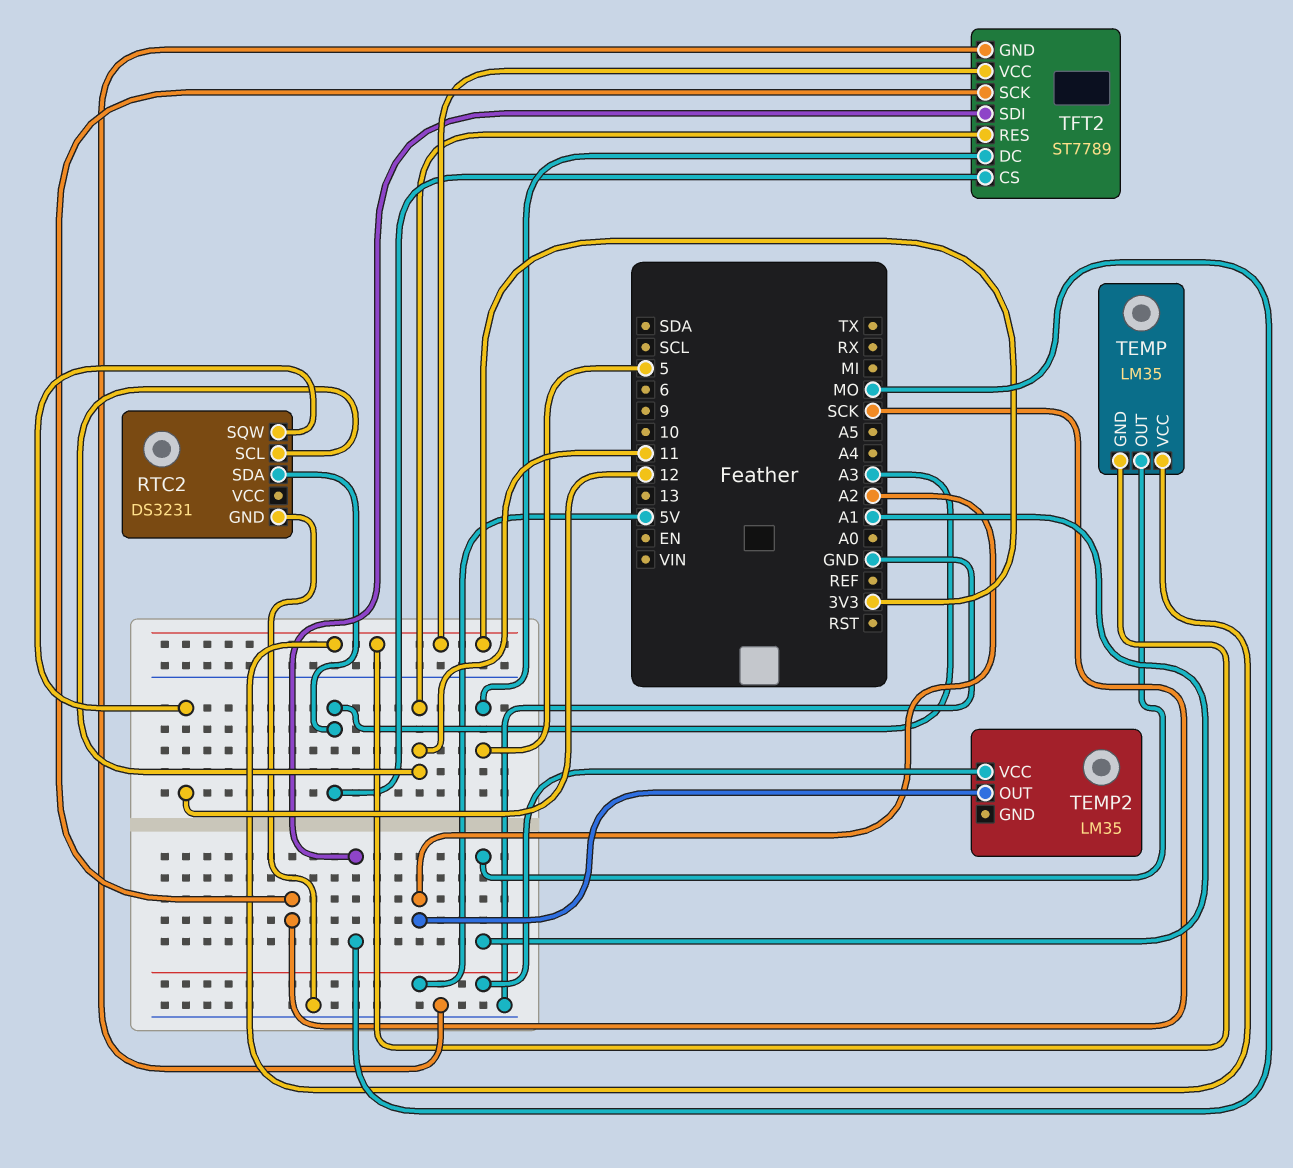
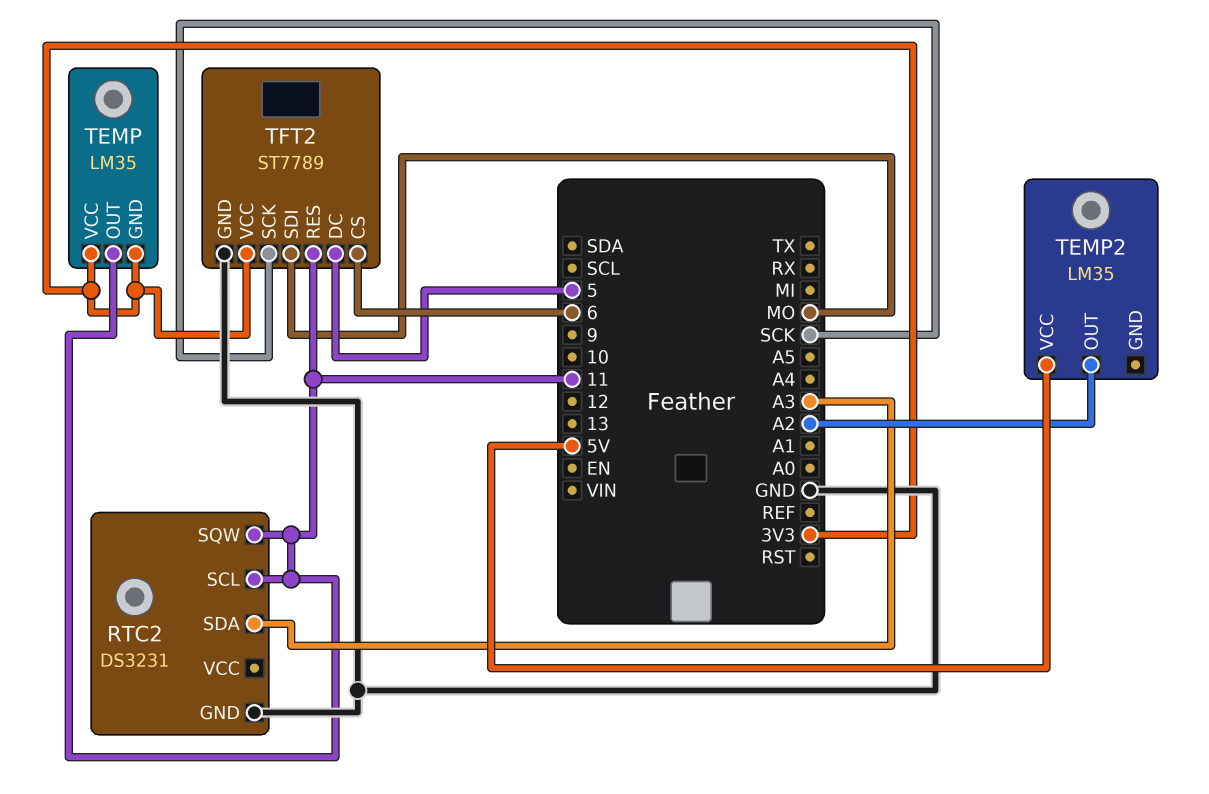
RTC2 pin SQW: 12 -> 11
TEMP pin OUT: A1 -> 11
TFT2 pin CS: A3 -> 6

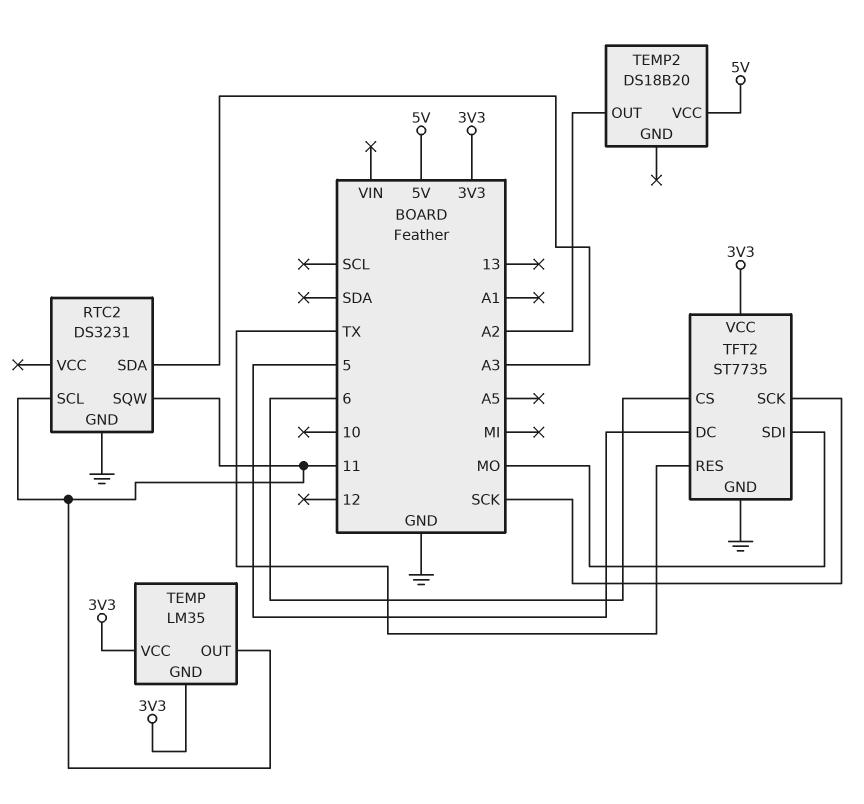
TEMP2: LM35 -> DS18B20
TFT2: ST7789 -> ST7735
TFT2 pin RES: 11 -> TX

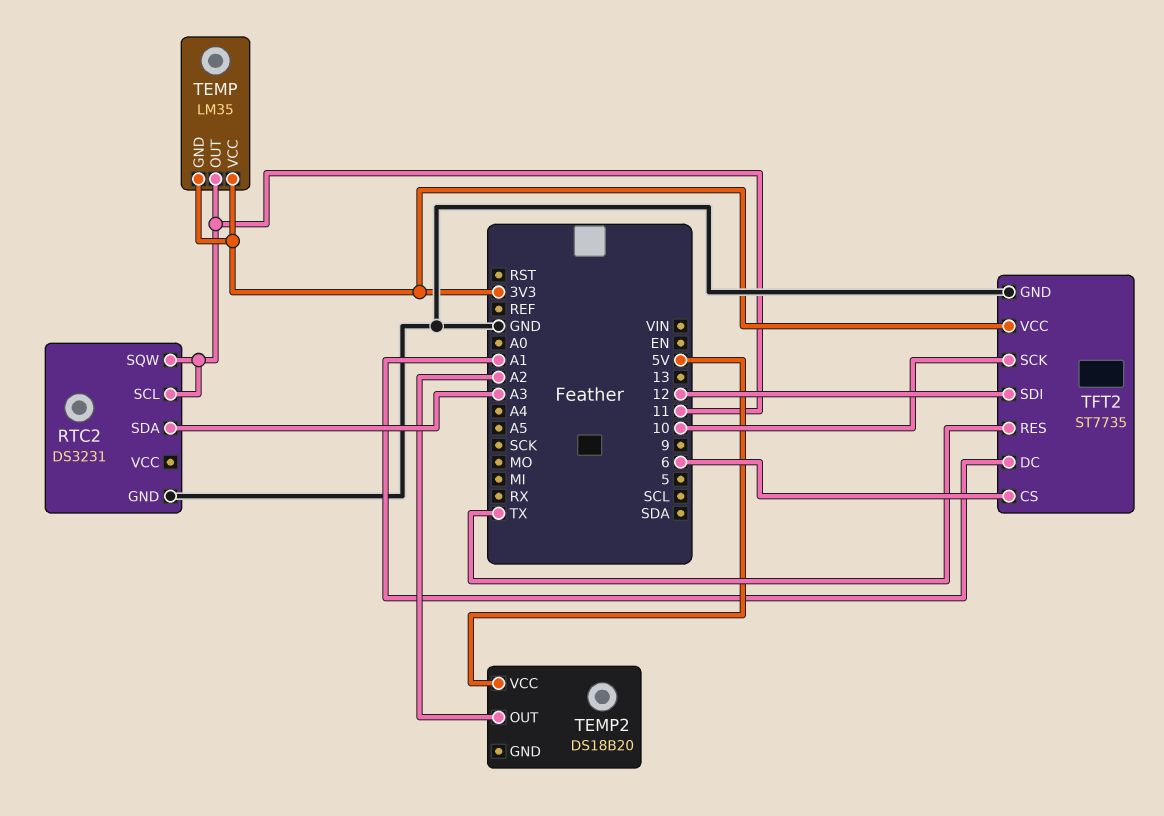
TFT2 pin DC: 5 -> A1
TFT2 pin SCK: SCK -> 10
TFT2 pin SDI: MO -> 12

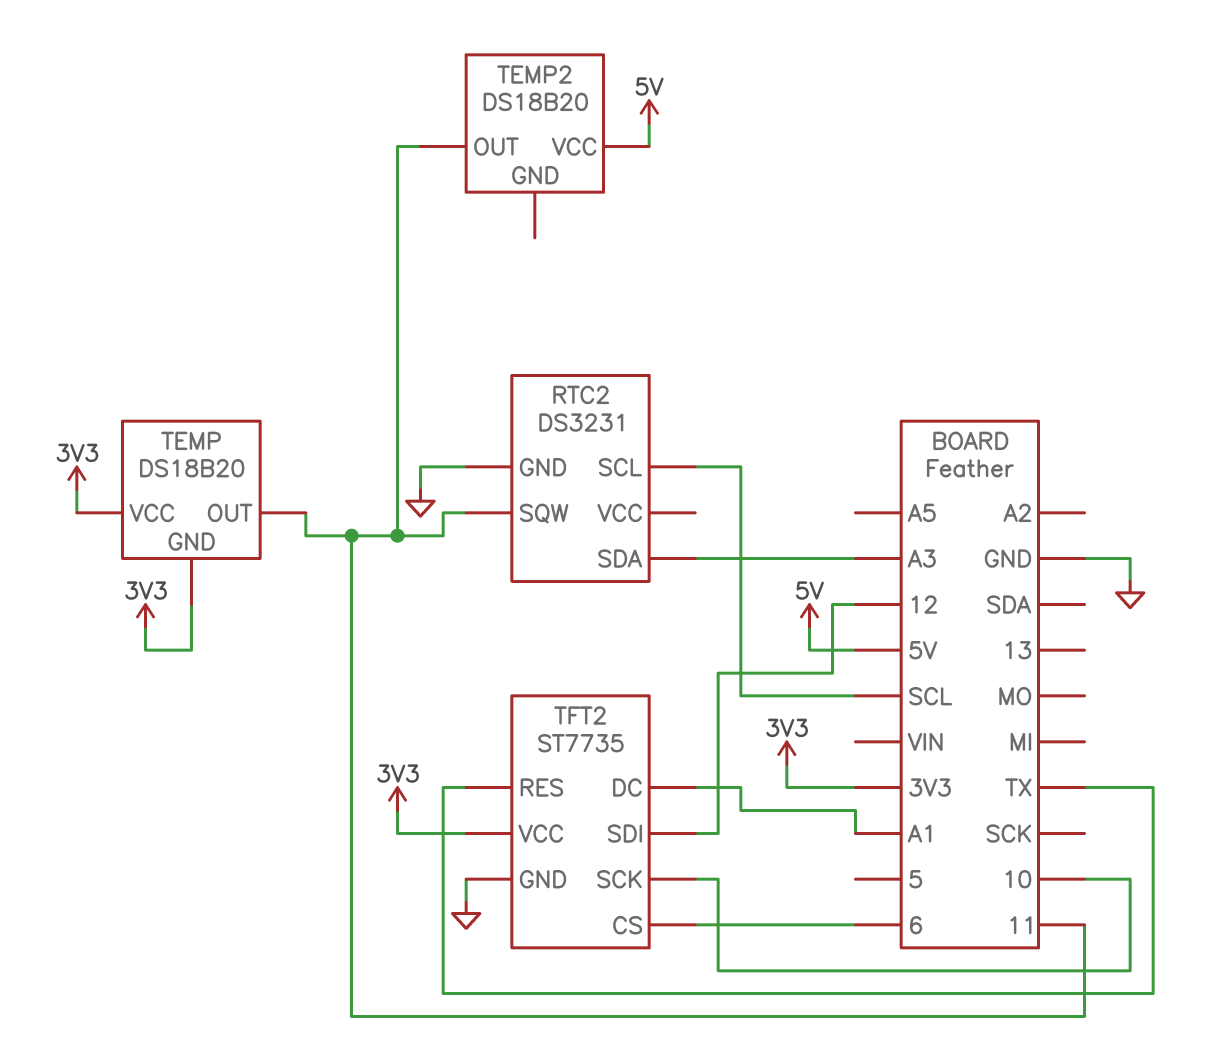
RTC2 pin SCL: 11 -> SCL
TEMP: LM35 -> DS18B20
TEMP2 pin OUT: A2 -> 11

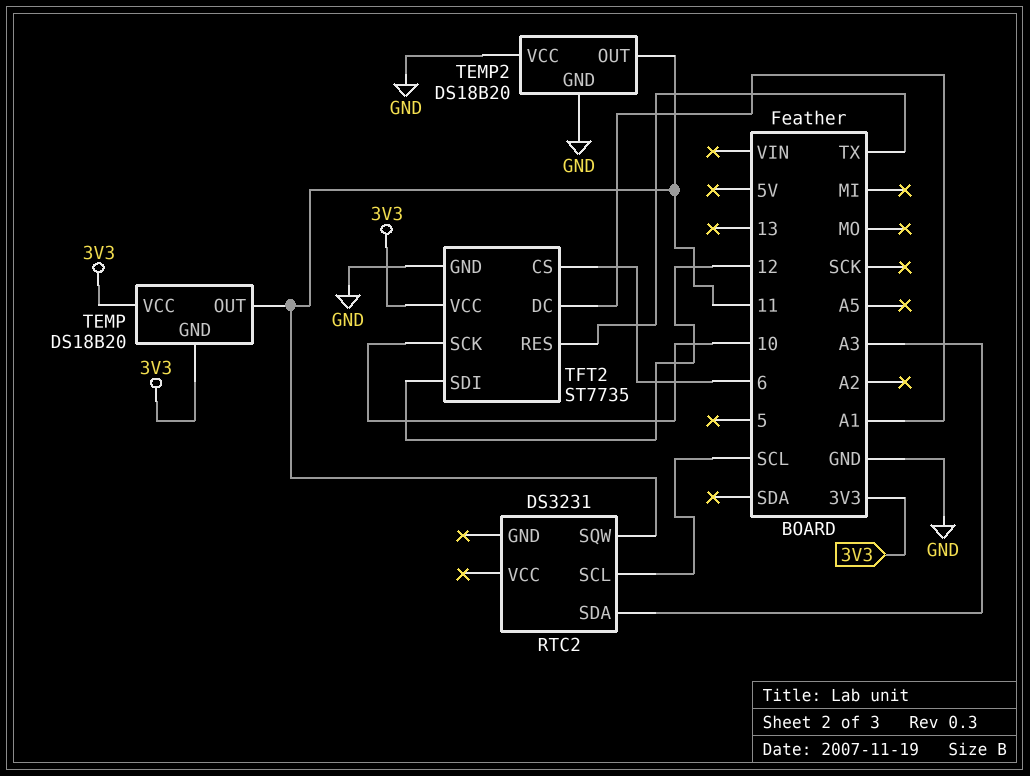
RTC2 pin GND: GND -> none
TEMP2 pin GND: none -> GND
TEMP2 pin VCC: 5V -> GND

◆ **Problem statement**:
Pictures are to be omitted. The lines from the line holding "TEMP pin OUT: A1 -> 11" through the closing line of the data above are to be set down exactly, and nothing more.

◆ **Answer section**:
TEMP pin OUT: A1 -> 11
TFT2 pin CS: A3 -> 6

TEMP2: LM35 -> DS18B20
TFT2: ST7789 -> ST7735
TFT2 pin RES: 11 -> TX

TFT2 pin DC: 5 -> A1
TFT2 pin SCK: SCK -> 10
TFT2 pin SDI: MO -> 12

RTC2 pin SCL: 11 -> SCL
TEMP: LM35 -> DS18B20
TEMP2 pin OUT: A2 -> 11

RTC2 pin GND: GND -> none
TEMP2 pin GND: none -> GND
TEMP2 pin VCC: 5V -> GND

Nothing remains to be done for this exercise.